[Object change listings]

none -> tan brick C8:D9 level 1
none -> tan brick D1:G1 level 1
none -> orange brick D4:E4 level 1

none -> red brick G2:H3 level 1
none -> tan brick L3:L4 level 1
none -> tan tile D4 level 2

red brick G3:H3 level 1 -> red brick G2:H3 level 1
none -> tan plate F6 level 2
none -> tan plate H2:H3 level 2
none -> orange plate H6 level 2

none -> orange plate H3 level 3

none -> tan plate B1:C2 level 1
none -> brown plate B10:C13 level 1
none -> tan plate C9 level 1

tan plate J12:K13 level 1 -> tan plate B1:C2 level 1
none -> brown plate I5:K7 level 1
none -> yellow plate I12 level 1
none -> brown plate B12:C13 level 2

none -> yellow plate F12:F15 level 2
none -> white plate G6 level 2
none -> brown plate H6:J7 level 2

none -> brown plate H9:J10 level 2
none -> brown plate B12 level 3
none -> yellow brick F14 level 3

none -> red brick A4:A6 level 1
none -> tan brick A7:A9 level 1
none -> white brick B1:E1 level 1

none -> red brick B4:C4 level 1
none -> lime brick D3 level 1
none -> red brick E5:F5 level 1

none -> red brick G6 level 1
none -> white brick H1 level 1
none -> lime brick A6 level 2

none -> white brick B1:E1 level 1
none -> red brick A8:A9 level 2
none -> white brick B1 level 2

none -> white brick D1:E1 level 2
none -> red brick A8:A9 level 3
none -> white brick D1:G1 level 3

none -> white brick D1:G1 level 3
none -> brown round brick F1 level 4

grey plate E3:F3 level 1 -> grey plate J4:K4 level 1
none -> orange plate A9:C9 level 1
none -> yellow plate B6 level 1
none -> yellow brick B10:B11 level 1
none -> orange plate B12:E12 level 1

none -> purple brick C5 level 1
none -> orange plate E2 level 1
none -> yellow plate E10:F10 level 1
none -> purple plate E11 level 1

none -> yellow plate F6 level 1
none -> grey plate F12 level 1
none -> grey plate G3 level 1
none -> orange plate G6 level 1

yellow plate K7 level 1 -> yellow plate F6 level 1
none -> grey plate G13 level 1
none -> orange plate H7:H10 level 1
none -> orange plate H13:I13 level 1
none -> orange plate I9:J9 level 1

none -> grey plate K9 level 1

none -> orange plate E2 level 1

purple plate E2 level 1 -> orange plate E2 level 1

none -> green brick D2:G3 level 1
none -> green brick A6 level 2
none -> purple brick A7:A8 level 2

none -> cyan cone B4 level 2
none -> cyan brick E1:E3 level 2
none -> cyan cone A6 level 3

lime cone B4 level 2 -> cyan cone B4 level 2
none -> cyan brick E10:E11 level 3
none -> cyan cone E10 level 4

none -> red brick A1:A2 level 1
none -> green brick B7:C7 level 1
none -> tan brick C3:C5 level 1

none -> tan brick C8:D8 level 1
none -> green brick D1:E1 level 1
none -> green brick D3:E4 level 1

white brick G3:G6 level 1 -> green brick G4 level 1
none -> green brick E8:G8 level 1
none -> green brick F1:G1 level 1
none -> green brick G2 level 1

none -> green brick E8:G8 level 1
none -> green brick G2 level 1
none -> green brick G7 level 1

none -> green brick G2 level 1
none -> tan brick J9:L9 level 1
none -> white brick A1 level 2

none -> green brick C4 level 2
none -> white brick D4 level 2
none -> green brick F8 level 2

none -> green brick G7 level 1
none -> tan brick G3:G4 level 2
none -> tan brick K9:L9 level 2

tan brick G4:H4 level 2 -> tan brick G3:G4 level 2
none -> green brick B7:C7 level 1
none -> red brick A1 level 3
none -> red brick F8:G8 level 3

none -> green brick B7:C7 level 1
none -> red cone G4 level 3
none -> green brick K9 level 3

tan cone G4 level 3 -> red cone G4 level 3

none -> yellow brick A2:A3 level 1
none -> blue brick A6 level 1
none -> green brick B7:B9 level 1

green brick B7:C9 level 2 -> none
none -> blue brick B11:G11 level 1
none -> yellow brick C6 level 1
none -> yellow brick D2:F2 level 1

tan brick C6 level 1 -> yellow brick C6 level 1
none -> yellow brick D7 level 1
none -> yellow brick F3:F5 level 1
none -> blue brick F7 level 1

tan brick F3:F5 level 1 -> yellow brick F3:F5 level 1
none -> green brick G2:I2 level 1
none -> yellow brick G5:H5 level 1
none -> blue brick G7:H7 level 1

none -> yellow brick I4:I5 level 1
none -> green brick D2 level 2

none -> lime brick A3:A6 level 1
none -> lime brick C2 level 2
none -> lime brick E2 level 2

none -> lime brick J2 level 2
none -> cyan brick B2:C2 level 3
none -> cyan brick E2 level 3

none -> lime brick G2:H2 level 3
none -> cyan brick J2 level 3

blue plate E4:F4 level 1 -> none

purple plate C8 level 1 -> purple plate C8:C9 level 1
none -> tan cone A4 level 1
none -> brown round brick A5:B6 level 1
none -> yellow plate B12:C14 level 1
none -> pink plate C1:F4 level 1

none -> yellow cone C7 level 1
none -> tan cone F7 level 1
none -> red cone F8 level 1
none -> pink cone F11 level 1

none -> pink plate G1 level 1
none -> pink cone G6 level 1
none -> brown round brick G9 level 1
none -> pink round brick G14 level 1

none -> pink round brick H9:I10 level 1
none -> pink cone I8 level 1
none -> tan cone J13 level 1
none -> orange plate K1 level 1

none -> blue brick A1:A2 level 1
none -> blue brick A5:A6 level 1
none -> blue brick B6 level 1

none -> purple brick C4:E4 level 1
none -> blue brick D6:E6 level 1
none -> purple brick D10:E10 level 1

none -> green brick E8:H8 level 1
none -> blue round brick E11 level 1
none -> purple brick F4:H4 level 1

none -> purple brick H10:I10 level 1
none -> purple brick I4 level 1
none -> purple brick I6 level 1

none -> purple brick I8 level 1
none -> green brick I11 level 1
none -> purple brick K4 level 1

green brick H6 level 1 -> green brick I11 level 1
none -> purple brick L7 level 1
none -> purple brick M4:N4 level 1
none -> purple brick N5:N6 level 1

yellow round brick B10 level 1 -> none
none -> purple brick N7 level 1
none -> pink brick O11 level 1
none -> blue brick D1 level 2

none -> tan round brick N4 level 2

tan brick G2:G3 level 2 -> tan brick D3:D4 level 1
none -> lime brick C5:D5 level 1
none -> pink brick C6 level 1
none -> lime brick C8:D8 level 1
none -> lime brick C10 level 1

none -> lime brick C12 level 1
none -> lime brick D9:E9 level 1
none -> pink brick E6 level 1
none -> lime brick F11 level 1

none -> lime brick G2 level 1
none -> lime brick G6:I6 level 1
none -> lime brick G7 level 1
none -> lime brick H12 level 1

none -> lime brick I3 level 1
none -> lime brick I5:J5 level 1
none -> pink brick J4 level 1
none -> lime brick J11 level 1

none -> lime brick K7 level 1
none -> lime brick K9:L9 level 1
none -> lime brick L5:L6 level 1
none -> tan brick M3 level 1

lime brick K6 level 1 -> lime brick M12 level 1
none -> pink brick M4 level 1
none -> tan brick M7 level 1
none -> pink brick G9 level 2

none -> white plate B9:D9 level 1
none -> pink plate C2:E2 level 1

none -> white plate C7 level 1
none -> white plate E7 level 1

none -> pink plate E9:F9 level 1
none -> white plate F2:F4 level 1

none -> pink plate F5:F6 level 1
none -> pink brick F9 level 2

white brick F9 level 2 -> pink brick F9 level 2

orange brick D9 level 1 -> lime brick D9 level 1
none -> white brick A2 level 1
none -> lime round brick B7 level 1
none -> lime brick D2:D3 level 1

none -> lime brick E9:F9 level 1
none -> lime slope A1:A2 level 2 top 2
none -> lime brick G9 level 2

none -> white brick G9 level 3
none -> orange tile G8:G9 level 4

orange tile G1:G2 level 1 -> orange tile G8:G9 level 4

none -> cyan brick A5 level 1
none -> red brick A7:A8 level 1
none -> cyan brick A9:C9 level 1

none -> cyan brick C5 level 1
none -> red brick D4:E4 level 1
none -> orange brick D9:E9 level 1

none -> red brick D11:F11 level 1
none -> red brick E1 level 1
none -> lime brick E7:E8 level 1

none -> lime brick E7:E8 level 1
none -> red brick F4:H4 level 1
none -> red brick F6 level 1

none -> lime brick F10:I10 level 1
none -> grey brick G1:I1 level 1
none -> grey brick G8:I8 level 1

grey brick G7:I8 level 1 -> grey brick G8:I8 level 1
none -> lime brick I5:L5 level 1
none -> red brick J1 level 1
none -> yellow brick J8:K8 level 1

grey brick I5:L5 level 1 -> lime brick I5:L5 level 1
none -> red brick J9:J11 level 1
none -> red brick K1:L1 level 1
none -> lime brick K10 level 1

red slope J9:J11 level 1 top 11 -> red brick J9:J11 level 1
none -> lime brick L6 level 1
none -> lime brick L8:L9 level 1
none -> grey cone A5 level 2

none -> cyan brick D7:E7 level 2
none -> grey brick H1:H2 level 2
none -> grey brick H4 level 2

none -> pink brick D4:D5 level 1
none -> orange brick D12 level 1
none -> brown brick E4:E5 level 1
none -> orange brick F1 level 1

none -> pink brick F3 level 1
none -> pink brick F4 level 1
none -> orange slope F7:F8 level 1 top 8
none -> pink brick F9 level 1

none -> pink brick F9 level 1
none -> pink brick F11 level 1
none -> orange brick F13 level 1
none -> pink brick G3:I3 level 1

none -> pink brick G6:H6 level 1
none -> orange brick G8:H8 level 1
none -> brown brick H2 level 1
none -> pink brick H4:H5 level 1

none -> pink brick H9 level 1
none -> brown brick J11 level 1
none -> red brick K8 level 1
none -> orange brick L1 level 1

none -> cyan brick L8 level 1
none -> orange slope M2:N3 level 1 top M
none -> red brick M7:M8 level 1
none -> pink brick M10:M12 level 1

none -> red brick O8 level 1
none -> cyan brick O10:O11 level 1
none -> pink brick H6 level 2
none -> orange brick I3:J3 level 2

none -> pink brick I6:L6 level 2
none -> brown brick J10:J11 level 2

About this task – Retype the records above, but only those lines that fall between the line containing "none -> lime brick E9:F9 level 1" and the line containing "none -> red brick F4:H4 level 1", with both of those lines included, exactly as written.

Response to the exercise –
none -> lime brick E9:F9 level 1
none -> lime slope A1:A2 level 2 top 2
none -> lime brick G9 level 2

none -> white brick G9 level 3
none -> orange tile G8:G9 level 4

orange tile G1:G2 level 1 -> orange tile G8:G9 level 4

none -> cyan brick A5 level 1
none -> red brick A7:A8 level 1
none -> cyan brick A9:C9 level 1

none -> cyan brick C5 level 1
none -> red brick D4:E4 level 1
none -> orange brick D9:E9 level 1

none -> red brick D11:F11 level 1
none -> red brick E1 level 1
none -> lime brick E7:E8 level 1

none -> lime brick E7:E8 level 1
none -> red brick F4:H4 level 1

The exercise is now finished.